Task prompt:
Transcribe the data verbatim and drop its images.

──────── Materials provided

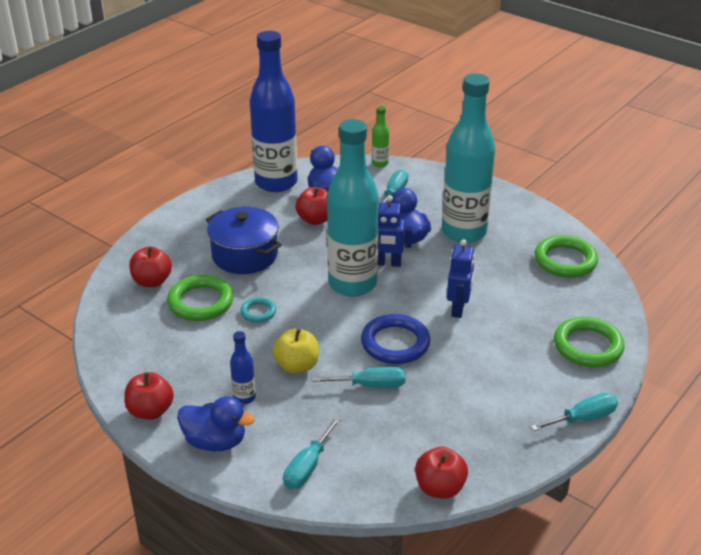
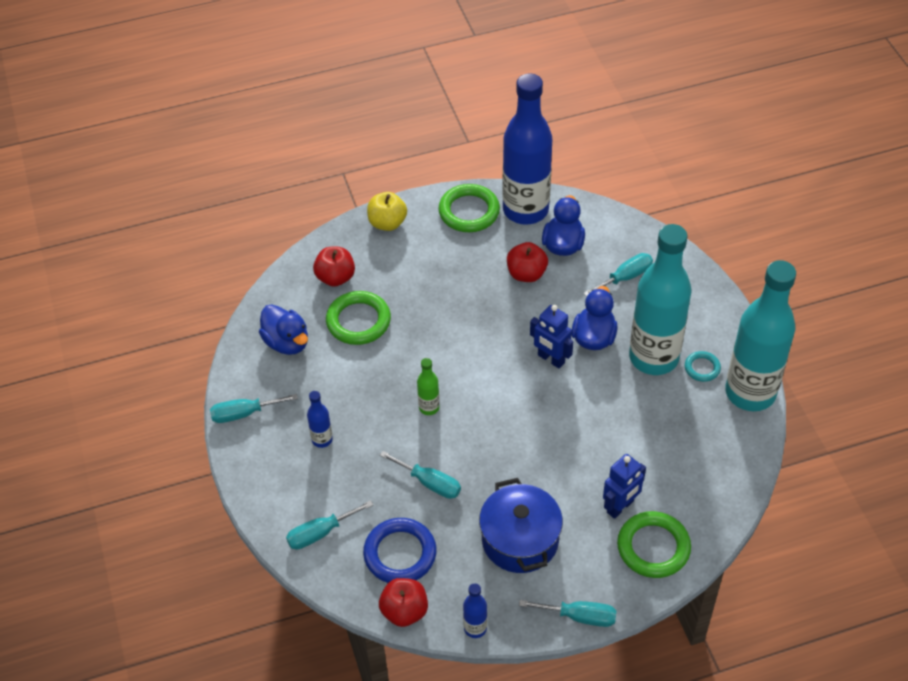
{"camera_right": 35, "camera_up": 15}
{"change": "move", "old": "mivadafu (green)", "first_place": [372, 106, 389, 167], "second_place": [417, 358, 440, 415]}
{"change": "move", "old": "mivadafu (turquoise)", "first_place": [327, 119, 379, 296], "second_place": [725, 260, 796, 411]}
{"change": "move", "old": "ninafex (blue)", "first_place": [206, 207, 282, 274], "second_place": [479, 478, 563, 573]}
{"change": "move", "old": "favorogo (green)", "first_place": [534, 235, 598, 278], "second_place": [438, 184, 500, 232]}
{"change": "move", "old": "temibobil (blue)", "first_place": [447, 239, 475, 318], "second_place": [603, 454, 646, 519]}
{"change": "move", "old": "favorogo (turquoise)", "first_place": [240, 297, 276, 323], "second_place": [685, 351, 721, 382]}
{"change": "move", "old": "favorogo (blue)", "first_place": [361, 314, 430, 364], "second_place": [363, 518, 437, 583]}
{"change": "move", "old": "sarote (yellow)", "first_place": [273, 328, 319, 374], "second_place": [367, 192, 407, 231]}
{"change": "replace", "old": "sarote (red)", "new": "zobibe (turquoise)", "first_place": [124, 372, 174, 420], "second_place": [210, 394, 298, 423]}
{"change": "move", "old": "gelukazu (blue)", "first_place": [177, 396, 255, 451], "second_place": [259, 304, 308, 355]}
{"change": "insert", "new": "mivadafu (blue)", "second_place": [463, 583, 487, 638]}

────────────────

Answer space:
{"camera_right": 35, "camera_up": 15}
{"change": "move", "old": "mivadafu (green)", "first_place": [372, 106, 389, 167], "second_place": [417, 358, 440, 415]}
{"change": "move", "old": "mivadafu (turquoise)", "first_place": [327, 119, 379, 296], "second_place": [725, 260, 796, 411]}
{"change": "move", "old": "ninafex (blue)", "first_place": [206, 207, 282, 274], "second_place": [479, 478, 563, 573]}
{"change": "move", "old": "favorogo (green)", "first_place": [534, 235, 598, 278], "second_place": [438, 184, 500, 232]}
{"change": "move", "old": "temibobil (blue)", "first_place": [447, 239, 475, 318], "second_place": [603, 454, 646, 519]}
{"change": "move", "old": "favorogo (turquoise)", "first_place": [240, 297, 276, 323], "second_place": [685, 351, 721, 382]}
{"change": "move", "old": "favorogo (blue)", "first_place": [361, 314, 430, 364], "second_place": [363, 518, 437, 583]}
{"change": "move", "old": "sarote (yellow)", "first_place": [273, 328, 319, 374], "second_place": [367, 192, 407, 231]}
{"change": "replace", "old": "sarote (red)", "new": "zobibe (turquoise)", "first_place": [124, 372, 174, 420], "second_place": [210, 394, 298, 423]}
{"change": "move", "old": "gelukazu (blue)", "first_place": [177, 396, 255, 451], "second_place": [259, 304, 308, 355]}
{"change": "insert", "new": "mivadafu (blue)", "second_place": [463, 583, 487, 638]}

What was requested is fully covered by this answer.